* _TRY IT_
Quote every line below exactly and skip any picture.

* _DATASET RECORDS_
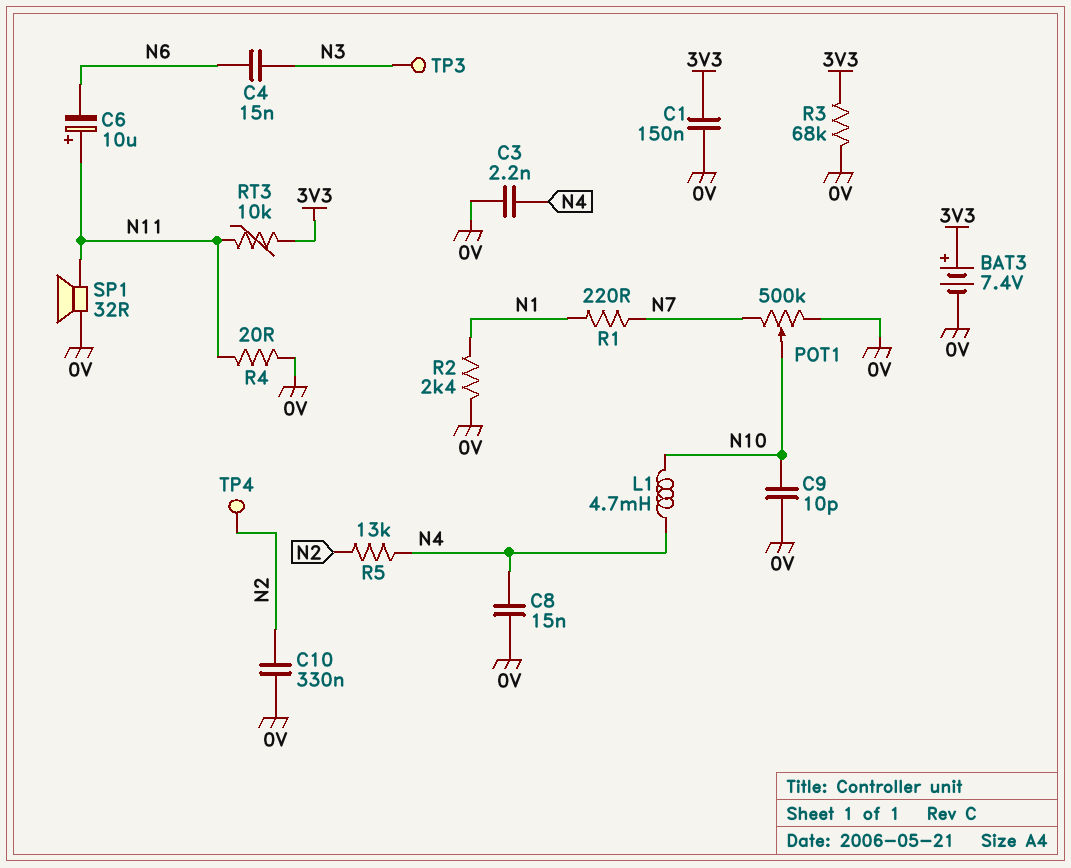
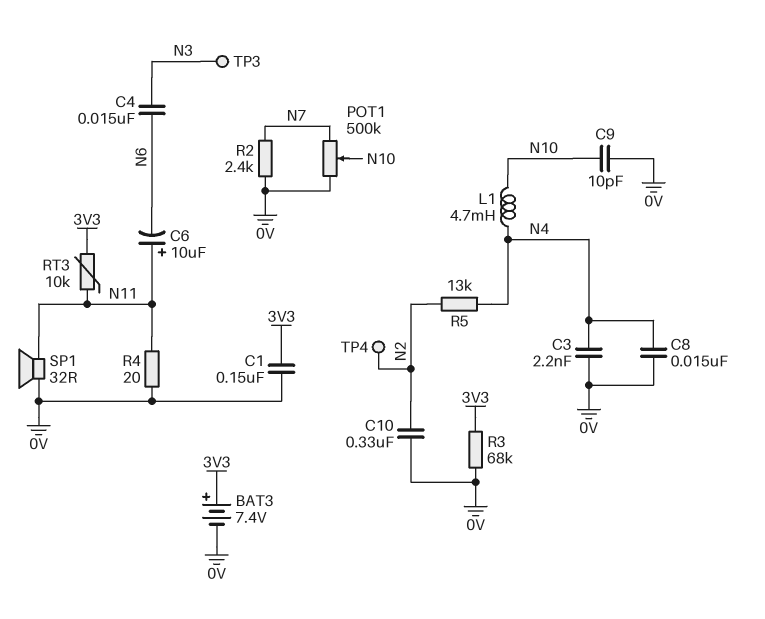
R1: 220 (N1, N7) -> none
R2: 2.4k (0V, N1) -> 2.4k (0V, N7)

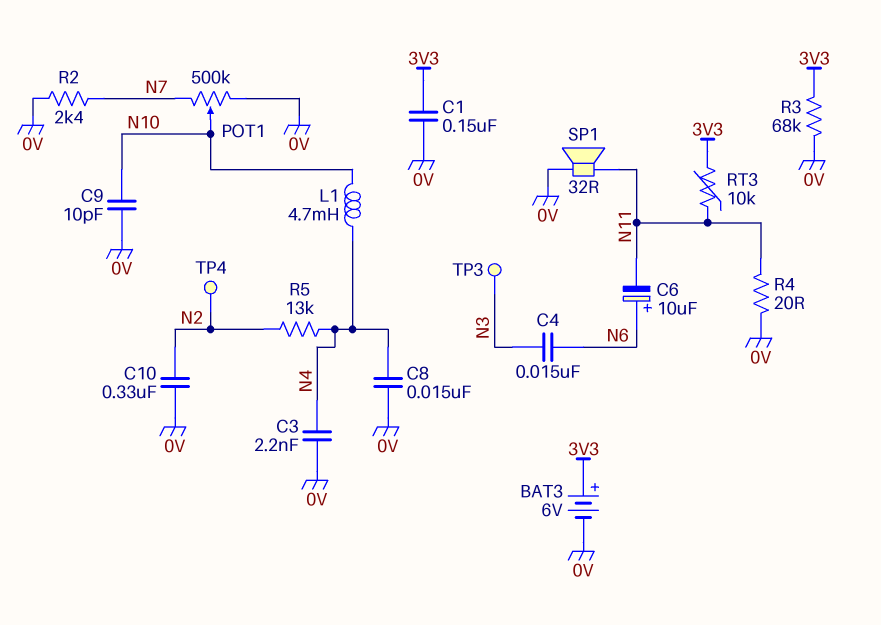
BAT3: 7.4V (plus 3V3, minus 0V) -> 6V (plus 3V3, minus 0V)
C6: 10uF (plus N11, minus N6) -> 10uF (plus N6, minus N11)

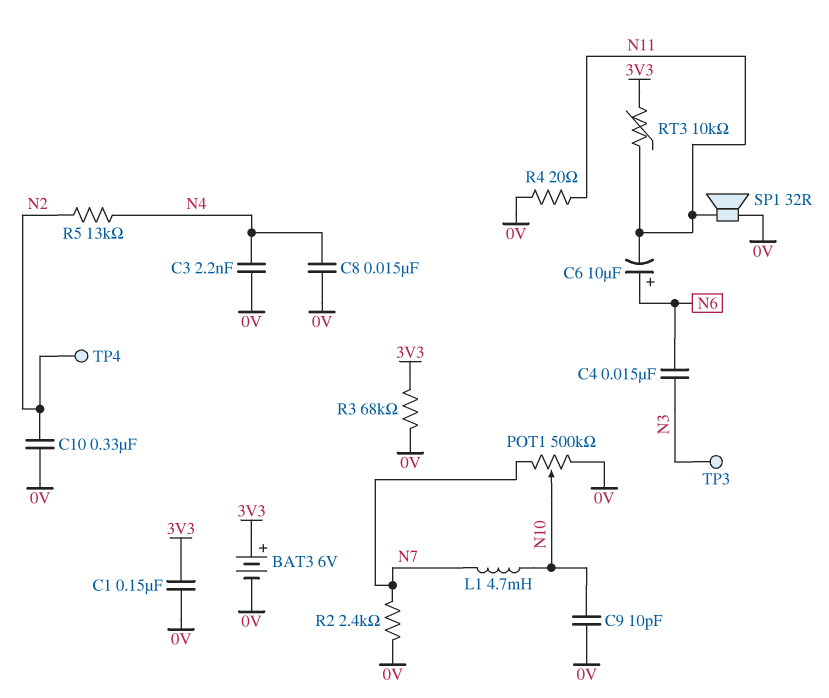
L1: 4.7mH (N4, N10) -> 4.7mH (N7, N10)

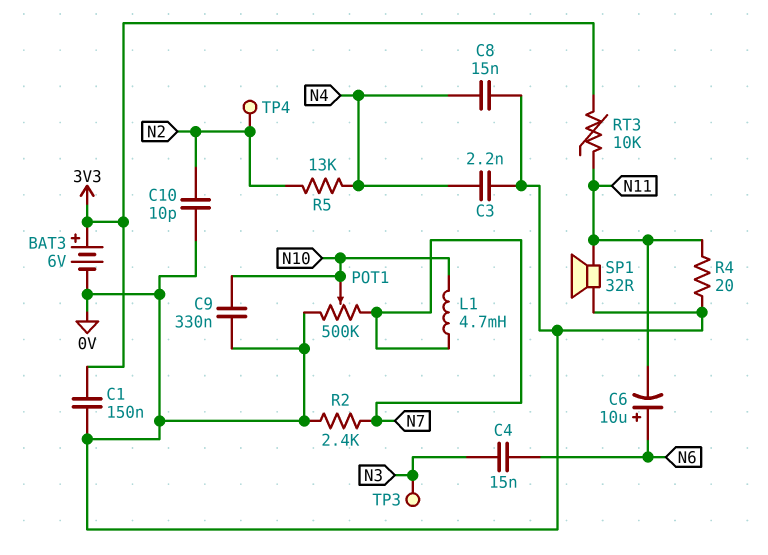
C9: 10pF (0V, N10) -> 330nF (0V, N10)
C10: 330nF (0V, N2) -> 10pF (0V, N2)
R3: 68k (0V, 3V3) -> none

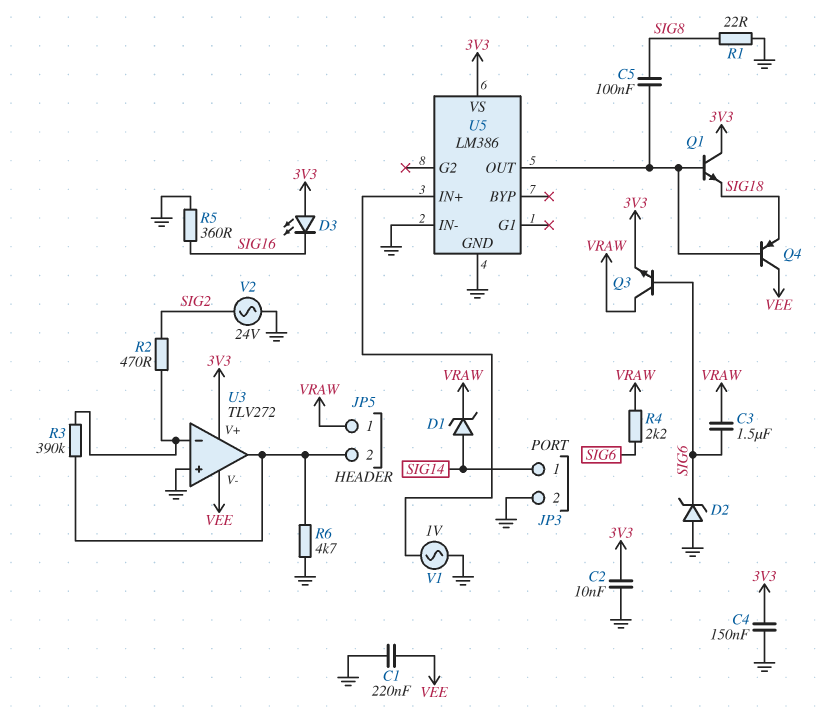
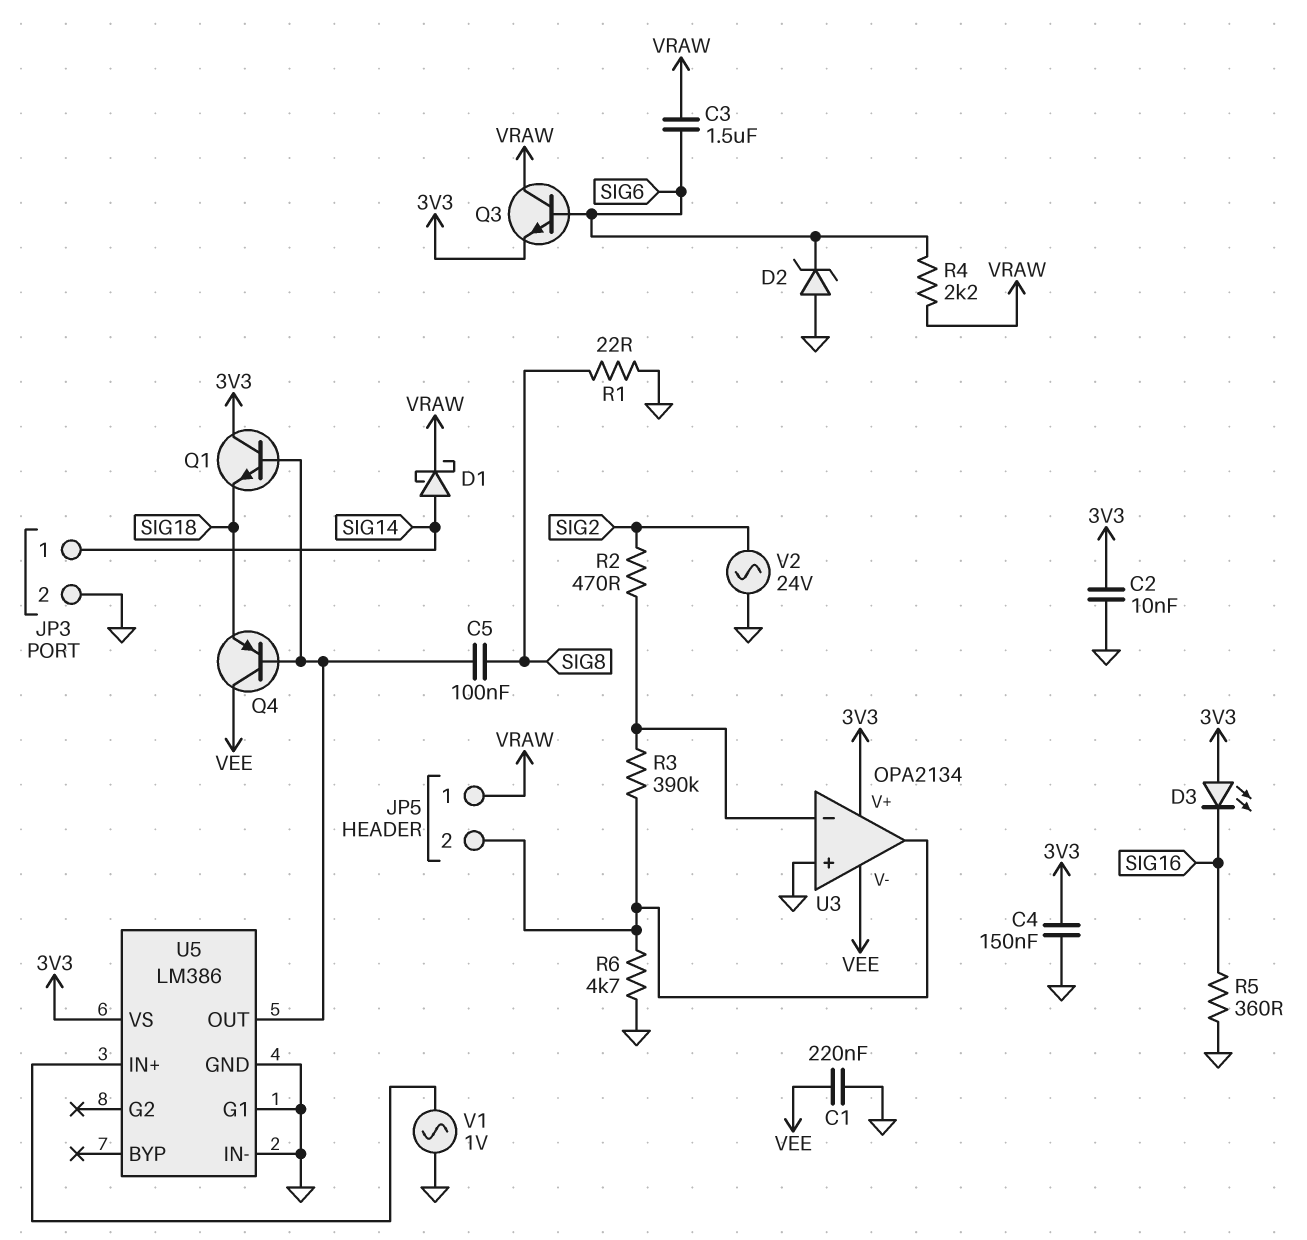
D1: zener (A SIG14, K VRAW) -> schottky (A SIG14, K VRAW)
U3: TLV272 -> OPA2134
U5 pin G1: none -> GND

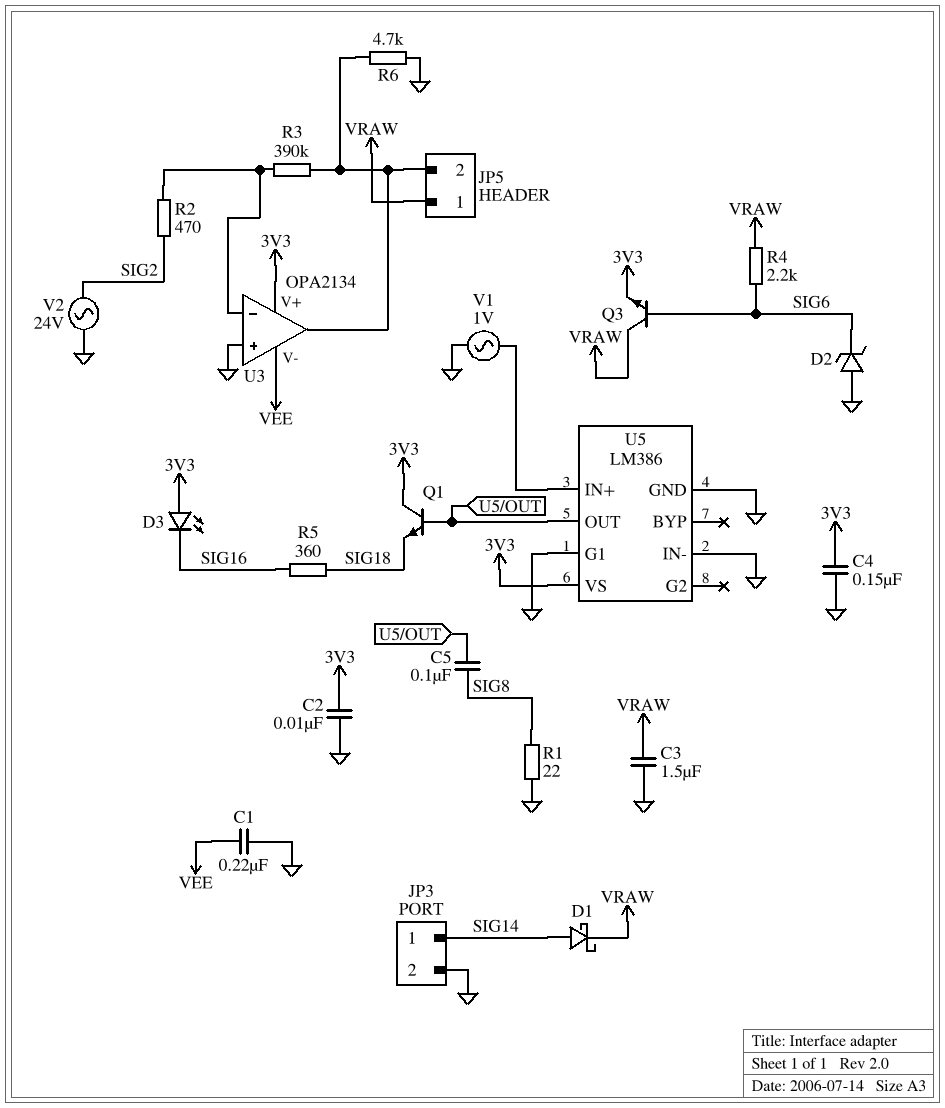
C3: 1.5uF (SIG6, VRAW) -> 1.5uF (GND, VRAW)
Q4: PNP (B U5/OUT, C VEE, E SIG18) -> none
R5: 360 (GND, SIG16) -> 360 (SIG16, SIG18)

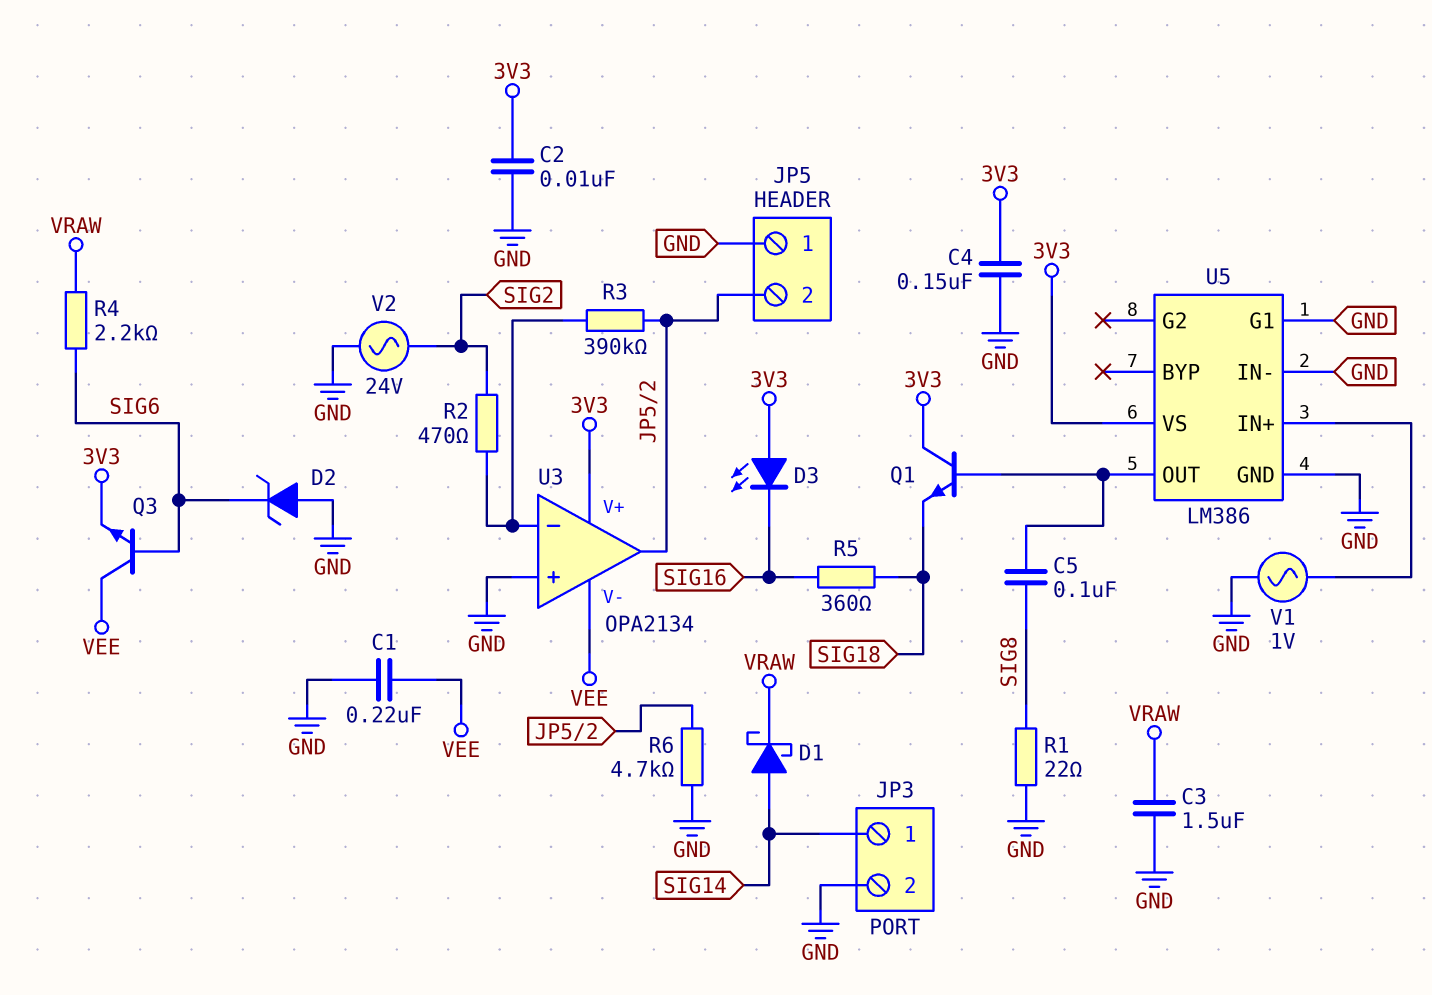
JP5 pin 1: VRAW -> GND
Q3: NPN (B SIG6, C VRAW, E 3V3) -> NPN (B SIG6, C VEE, E 3V3)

* _EXPECTED ANSWER_
R1: 220 (N1, N7) -> none
R2: 2.4k (0V, N1) -> 2.4k (0V, N7)

BAT3: 7.4V (plus 3V3, minus 0V) -> 6V (plus 3V3, minus 0V)
C6: 10uF (plus N11, minus N6) -> 10uF (plus N6, minus N11)

L1: 4.7mH (N4, N10) -> 4.7mH (N7, N10)

C9: 10pF (0V, N10) -> 330nF (0V, N10)
C10: 330nF (0V, N2) -> 10pF (0V, N2)
R3: 68k (0V, 3V3) -> none

D1: zener (A SIG14, K VRAW) -> schottky (A SIG14, K VRAW)
U3: TLV272 -> OPA2134
U5 pin G1: none -> GND

C3: 1.5uF (SIG6, VRAW) -> 1.5uF (GND, VRAW)
Q4: PNP (B U5/OUT, C VEE, E SIG18) -> none
R5: 360 (GND, SIG16) -> 360 (SIG16, SIG18)

JP5 pin 1: VRAW -> GND
Q3: NPN (B SIG6, C VRAW, E 3V3) -> NPN (B SIG6, C VEE, E 3V3)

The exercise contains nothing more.